_RECORDS TO PROCESS_.
————
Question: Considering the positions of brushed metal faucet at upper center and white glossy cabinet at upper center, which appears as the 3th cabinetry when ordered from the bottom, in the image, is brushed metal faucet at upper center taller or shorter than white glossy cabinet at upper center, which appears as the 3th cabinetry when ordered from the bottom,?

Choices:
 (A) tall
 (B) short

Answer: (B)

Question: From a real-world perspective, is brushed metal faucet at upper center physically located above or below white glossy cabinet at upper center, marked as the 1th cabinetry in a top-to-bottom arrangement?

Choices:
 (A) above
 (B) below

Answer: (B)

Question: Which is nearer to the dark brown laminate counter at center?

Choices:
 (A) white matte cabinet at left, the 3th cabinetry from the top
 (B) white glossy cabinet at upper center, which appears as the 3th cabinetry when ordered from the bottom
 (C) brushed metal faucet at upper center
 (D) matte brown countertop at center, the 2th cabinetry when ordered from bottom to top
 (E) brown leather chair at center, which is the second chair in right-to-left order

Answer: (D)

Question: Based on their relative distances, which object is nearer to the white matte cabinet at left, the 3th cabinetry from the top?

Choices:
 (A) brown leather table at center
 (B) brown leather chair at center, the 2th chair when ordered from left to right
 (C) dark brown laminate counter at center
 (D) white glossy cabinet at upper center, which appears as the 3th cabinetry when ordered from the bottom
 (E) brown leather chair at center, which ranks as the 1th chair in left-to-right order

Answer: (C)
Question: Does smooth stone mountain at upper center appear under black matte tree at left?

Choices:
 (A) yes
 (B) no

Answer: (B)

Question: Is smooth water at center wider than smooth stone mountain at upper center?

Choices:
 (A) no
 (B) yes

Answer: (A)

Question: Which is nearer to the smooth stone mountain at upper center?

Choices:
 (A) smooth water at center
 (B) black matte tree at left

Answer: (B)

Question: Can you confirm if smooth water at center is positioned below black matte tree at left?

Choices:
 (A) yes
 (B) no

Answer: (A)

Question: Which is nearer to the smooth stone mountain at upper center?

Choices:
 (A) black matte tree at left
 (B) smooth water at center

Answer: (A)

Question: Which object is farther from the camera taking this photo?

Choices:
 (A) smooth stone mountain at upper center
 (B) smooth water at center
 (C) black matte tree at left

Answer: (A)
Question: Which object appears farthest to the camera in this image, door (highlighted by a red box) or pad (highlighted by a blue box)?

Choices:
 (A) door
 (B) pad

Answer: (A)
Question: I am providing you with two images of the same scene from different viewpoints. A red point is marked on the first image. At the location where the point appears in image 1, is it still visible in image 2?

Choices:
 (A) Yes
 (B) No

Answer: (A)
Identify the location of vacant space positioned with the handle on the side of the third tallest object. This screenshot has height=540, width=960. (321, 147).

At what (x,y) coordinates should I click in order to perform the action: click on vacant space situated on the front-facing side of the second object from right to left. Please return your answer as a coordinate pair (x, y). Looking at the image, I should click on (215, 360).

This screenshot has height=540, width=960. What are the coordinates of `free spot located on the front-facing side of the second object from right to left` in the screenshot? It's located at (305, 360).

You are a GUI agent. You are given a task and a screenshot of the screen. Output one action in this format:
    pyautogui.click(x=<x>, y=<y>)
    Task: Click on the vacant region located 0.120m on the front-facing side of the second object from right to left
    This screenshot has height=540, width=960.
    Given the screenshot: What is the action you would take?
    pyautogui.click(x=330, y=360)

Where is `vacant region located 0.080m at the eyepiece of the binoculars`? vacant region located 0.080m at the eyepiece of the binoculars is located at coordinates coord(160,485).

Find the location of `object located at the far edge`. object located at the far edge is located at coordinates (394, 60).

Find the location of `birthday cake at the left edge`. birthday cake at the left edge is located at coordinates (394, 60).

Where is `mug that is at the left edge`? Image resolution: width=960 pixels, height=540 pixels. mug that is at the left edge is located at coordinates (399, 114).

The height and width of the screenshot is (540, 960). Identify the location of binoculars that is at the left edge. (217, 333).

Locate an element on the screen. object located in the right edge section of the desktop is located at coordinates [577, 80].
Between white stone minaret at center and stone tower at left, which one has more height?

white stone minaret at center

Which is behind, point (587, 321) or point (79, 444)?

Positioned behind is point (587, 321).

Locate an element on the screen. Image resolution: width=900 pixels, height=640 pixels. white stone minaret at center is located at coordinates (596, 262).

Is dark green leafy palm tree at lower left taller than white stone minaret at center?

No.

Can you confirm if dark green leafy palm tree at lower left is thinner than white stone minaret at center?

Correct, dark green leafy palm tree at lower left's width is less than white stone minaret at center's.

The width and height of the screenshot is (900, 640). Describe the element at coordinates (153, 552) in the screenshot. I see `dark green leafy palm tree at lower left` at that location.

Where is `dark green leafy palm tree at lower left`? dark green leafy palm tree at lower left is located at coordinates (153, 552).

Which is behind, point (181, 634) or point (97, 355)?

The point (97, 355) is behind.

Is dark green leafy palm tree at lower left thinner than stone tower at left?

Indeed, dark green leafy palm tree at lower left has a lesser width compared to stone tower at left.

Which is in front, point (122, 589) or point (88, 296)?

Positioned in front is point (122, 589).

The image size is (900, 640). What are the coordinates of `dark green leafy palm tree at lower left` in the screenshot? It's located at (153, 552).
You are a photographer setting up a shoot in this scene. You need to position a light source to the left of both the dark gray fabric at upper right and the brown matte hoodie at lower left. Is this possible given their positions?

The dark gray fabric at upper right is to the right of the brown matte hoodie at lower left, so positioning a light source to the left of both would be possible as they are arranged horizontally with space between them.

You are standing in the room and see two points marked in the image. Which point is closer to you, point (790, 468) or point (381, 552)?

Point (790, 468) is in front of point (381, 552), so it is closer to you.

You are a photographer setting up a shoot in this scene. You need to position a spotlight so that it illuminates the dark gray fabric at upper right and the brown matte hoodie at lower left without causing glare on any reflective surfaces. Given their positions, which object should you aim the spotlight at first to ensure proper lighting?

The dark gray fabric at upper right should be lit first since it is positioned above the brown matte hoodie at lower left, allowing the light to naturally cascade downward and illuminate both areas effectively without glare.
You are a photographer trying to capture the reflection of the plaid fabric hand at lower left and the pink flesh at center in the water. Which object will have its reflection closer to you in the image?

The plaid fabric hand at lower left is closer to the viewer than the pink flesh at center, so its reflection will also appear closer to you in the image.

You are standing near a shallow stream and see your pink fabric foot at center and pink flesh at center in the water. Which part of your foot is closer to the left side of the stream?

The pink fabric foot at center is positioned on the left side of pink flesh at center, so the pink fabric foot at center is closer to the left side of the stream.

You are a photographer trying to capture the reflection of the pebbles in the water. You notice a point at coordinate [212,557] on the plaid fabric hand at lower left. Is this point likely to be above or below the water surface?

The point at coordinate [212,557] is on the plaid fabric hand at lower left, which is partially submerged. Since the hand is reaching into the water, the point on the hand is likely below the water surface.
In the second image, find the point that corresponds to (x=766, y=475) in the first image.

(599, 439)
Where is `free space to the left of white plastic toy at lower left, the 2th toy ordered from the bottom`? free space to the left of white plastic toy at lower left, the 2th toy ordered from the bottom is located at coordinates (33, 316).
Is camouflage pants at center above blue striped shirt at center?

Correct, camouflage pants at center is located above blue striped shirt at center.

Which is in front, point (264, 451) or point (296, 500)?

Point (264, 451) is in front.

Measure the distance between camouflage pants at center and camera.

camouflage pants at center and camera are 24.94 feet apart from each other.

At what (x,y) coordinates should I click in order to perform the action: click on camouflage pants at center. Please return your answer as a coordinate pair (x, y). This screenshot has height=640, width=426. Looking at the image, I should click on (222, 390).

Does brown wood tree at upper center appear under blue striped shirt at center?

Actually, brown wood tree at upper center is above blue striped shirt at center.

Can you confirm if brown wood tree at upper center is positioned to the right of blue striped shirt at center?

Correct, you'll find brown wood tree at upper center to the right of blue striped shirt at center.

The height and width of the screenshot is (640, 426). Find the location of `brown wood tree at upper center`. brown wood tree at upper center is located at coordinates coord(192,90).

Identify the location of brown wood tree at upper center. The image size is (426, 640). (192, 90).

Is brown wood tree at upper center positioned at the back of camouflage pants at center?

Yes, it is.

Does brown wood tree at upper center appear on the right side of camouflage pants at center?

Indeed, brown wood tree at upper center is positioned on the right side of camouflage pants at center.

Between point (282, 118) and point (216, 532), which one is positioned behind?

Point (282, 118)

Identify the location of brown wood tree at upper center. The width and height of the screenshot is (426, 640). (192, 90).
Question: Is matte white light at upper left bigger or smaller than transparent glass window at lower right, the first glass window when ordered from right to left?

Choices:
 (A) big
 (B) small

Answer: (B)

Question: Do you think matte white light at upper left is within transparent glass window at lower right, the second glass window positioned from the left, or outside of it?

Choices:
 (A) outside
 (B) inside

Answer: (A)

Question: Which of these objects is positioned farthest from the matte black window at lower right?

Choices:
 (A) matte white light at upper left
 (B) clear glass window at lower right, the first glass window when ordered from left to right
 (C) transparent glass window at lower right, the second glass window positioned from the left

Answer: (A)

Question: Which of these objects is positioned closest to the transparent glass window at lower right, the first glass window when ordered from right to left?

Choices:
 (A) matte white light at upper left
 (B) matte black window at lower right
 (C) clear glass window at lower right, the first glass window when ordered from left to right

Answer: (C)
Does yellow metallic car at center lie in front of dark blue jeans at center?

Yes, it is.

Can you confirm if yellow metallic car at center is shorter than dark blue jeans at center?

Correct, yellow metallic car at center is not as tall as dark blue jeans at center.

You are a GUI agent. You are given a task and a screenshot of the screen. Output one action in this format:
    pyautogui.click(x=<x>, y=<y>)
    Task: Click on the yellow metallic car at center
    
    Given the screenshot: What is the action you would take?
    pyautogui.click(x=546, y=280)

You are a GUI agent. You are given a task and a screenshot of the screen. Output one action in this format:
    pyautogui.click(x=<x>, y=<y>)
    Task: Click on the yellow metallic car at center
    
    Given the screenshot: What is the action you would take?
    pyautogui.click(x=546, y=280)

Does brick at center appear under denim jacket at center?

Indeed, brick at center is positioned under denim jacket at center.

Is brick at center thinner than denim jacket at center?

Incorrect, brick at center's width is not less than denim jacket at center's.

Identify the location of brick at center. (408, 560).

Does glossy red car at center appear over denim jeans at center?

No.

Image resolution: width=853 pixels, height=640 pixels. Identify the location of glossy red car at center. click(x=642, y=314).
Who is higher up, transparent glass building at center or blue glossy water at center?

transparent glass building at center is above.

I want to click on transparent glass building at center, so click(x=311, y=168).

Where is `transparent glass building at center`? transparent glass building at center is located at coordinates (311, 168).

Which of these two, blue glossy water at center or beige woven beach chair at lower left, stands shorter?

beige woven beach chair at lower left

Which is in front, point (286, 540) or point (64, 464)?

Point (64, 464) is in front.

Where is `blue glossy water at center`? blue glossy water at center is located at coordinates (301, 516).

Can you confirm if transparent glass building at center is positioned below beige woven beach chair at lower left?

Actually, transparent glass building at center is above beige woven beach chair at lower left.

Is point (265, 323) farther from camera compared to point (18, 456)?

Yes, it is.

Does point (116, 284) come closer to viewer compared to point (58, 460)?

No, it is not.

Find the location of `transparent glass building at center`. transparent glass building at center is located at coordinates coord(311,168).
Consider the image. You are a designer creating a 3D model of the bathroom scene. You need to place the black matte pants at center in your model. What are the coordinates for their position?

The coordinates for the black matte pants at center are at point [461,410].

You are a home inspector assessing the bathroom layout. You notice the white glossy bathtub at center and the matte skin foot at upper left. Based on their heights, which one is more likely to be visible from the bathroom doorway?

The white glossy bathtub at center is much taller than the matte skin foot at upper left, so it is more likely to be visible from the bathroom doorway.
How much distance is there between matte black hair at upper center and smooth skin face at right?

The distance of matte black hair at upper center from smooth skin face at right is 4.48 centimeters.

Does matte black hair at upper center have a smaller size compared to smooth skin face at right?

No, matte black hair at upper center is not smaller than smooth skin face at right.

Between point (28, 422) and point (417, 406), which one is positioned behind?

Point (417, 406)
————
_SET TASK_. Copy the entries above word for word, beginning with the line that contains "Point (790, 468) is" and ending after the line that contains "You are standing near".

_EXPECTED ANSWER_.
Point (790, 468) is in front of point (381, 552), so it is closer to you.

You are a photographer setting up a shoot in this scene. You need to position a spotlight so that it illuminates the dark gray fabric at upper right and the brown matte hoodie at lower left without causing glare on any reflective surfaces. Given their positions, which object should you aim the spotlight at first to ensure proper lighting?

The dark gray fabric at upper right should be lit first since it is positioned above the brown matte hoodie at lower left, allowing the light to naturally cascade downward and illuminate both areas effectively without glare.
You are a photographer trying to capture the reflection of the plaid fabric hand at lower left and the pink flesh at center in the water. Which object will have its reflection closer to you in the image?

The plaid fabric hand at lower left is closer to the viewer than the pink flesh at center, so its reflection will also appear closer to you in the image.

You are standing near a shallow stream and see your pink fabric foot at center and pink flesh at center in the water. Which part of your foot is closer to the left side of the stream?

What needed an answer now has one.